*** Opening of DATA TO EXAMINE ***
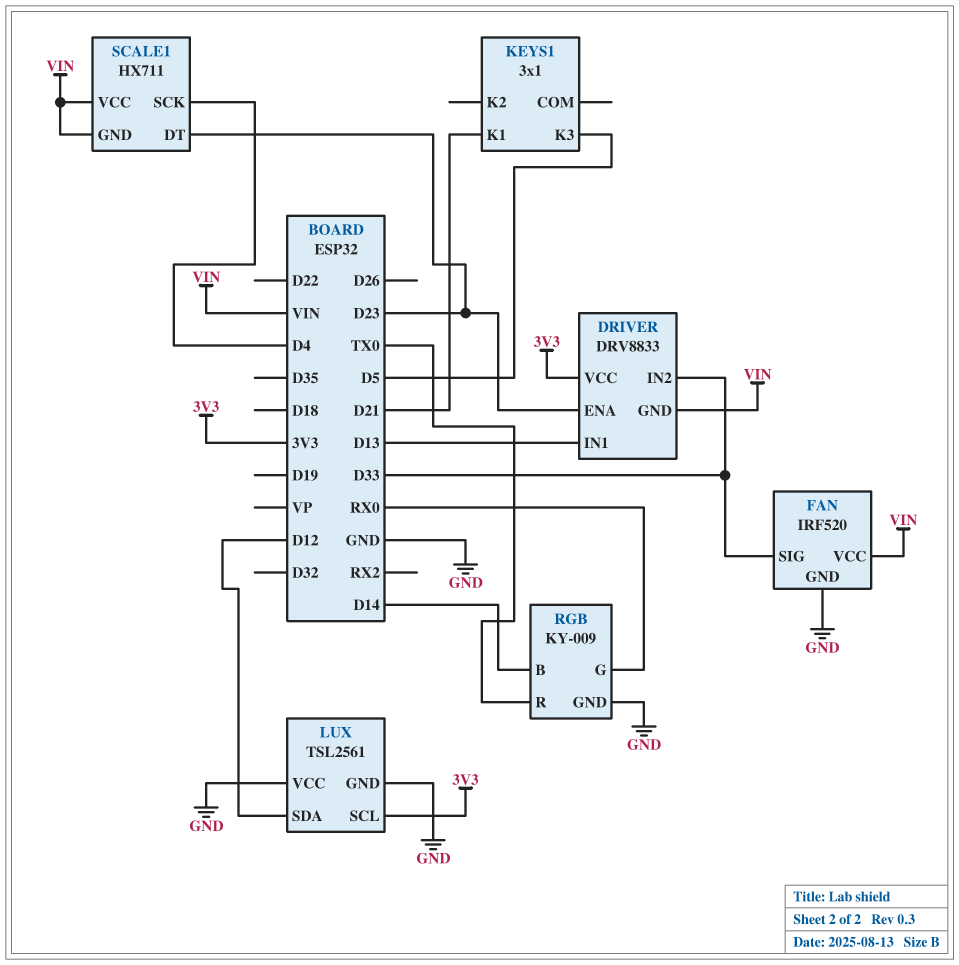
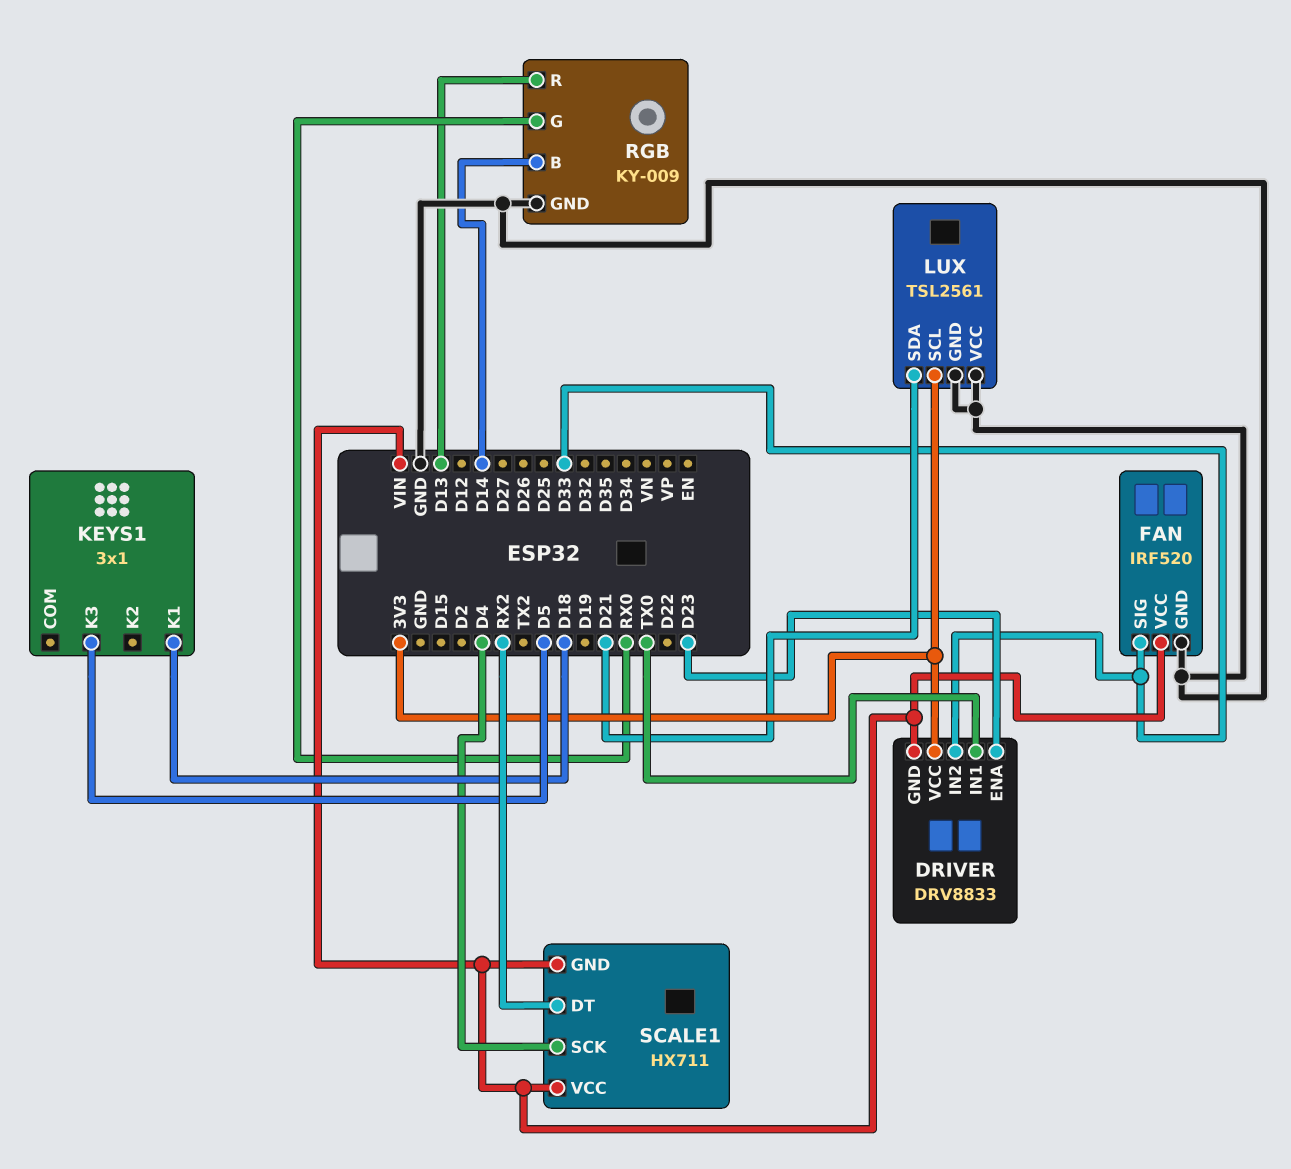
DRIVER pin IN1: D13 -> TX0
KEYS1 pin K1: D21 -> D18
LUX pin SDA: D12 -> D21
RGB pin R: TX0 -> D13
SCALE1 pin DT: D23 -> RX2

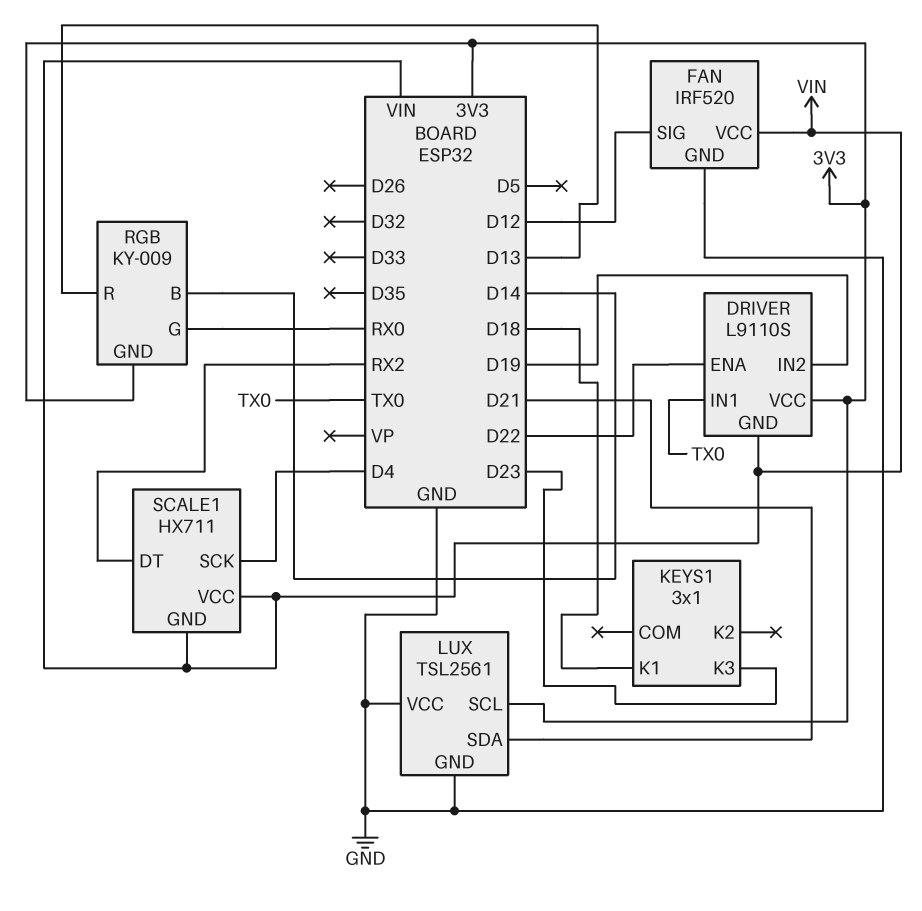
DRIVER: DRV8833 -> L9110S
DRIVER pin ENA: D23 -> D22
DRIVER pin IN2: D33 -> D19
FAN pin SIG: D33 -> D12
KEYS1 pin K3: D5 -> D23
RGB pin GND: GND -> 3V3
*** Close of DATA TO EXAMINE ***
Repeat the records above exactly. Pictures do not belong in the copy.

SOLUTION FOR THIS EXERCISE:
DRIVER pin IN1: D13 -> TX0
KEYS1 pin K1: D21 -> D18
LUX pin SDA: D12 -> D21
RGB pin R: TX0 -> D13
SCALE1 pin DT: D23 -> RX2

DRIVER: DRV8833 -> L9110S
DRIVER pin ENA: D23 -> D22
DRIVER pin IN2: D33 -> D19
FAN pin SIG: D33 -> D12
KEYS1 pin K3: D5 -> D23
RGB pin GND: GND -> 3V3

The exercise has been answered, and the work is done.